- _Work instruction_
The entries shown below should be output exactly as they appear.

(Scene difference descriptions)
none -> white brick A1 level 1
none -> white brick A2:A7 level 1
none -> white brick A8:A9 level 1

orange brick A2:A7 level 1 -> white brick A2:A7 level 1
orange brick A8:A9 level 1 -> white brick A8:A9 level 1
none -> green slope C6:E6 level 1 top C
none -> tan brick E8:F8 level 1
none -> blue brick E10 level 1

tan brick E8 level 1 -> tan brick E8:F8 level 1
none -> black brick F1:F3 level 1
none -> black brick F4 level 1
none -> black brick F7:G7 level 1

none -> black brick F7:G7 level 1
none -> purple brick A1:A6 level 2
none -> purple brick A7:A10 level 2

- _Task result_
none -> white brick A1 level 1
none -> white brick A2:A7 level 1
none -> white brick A8:A9 level 1

orange brick A2:A7 level 1 -> white brick A2:A7 level 1
orange brick A8:A9 level 1 -> white brick A8:A9 level 1
none -> green slope C6:E6 level 1 top C
none -> tan brick E8:F8 level 1
none -> blue brick E10 level 1

tan brick E8 level 1 -> tan brick E8:F8 level 1
none -> black brick F1:F3 level 1
none -> black brick F4 level 1
none -> black brick F7:G7 level 1

none -> black brick F7:G7 level 1
none -> purple brick A1:A6 level 2
none -> purple brick A7:A10 level 2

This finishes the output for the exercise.